* [DATASET RECORDS]:
+ + + + +
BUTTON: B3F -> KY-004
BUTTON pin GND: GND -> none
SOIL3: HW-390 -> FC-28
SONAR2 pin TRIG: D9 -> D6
+ + + + +
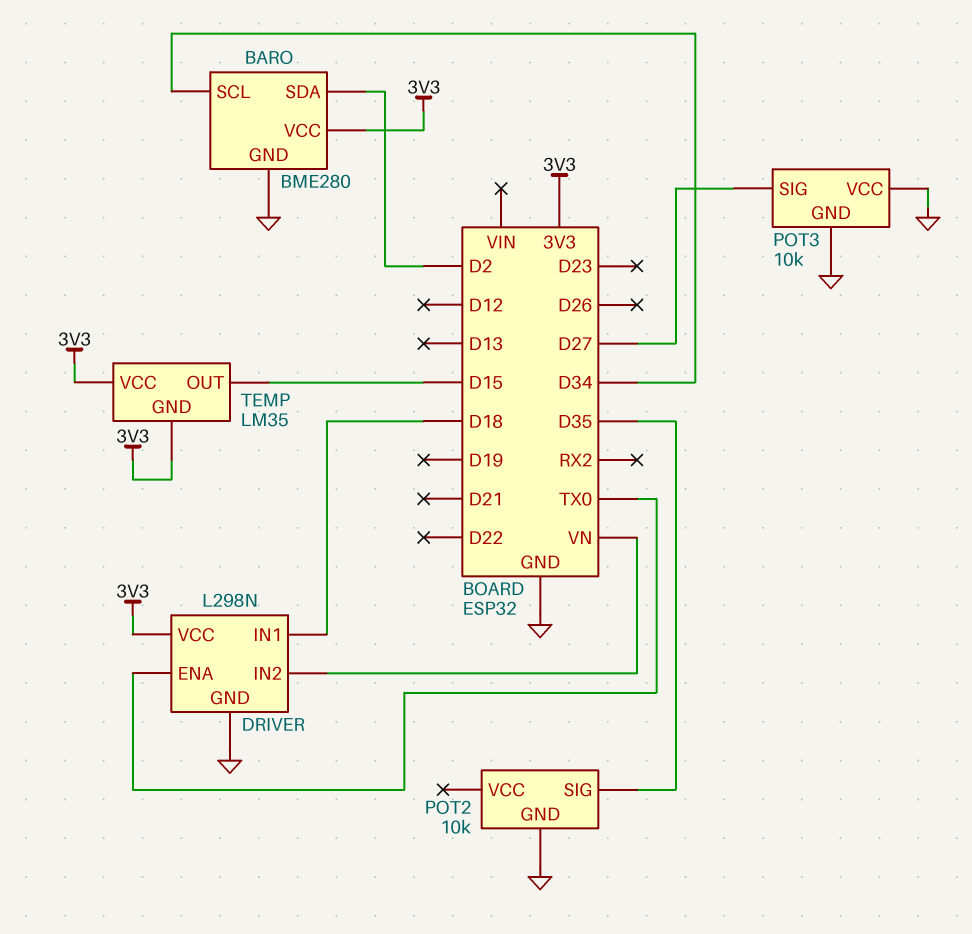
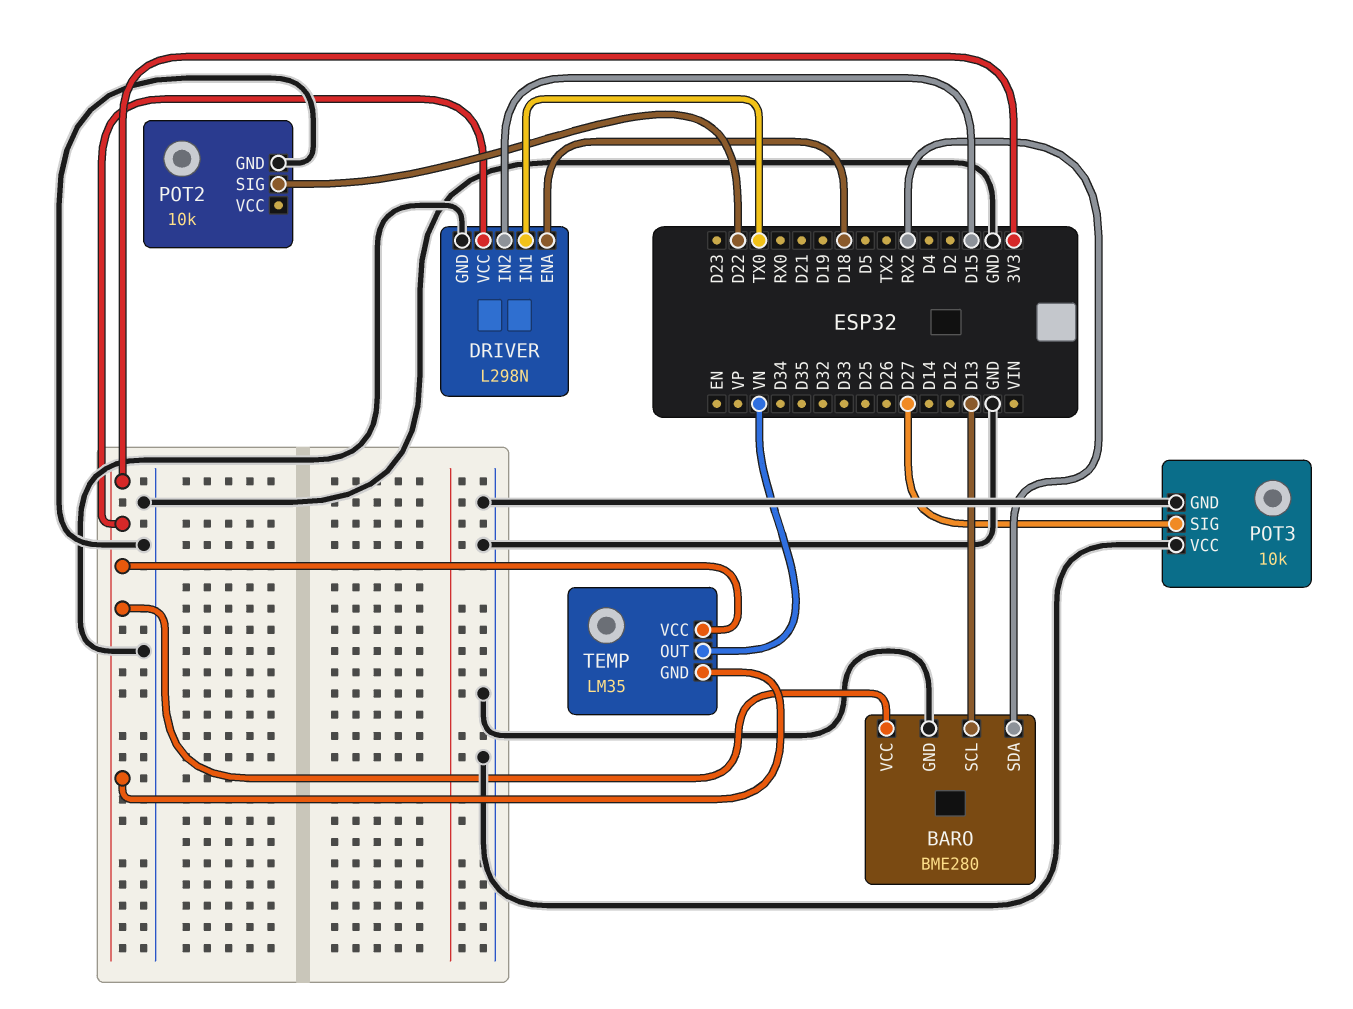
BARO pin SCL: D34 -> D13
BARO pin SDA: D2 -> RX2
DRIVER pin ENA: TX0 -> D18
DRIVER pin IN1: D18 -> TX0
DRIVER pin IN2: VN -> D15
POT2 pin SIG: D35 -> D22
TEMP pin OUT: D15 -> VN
+ + + + +
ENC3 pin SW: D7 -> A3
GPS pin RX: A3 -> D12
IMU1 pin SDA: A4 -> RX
+ + + + +
* [TASK ITEM]:
Wherever the line holding "BUTTON: B3F -> KY-004" falls in the entries above, copy exactly from it through the line holding "SONAR2 pin TRIG: D9 -> D6", inclusive, and add nothing.

* [ANSWER TO THE PROBLEM]:
BUTTON: B3F -> KY-004
BUTTON pin GND: GND -> none
SOIL3: HW-390 -> FC-28
SONAR2 pin TRIG: D9 -> D6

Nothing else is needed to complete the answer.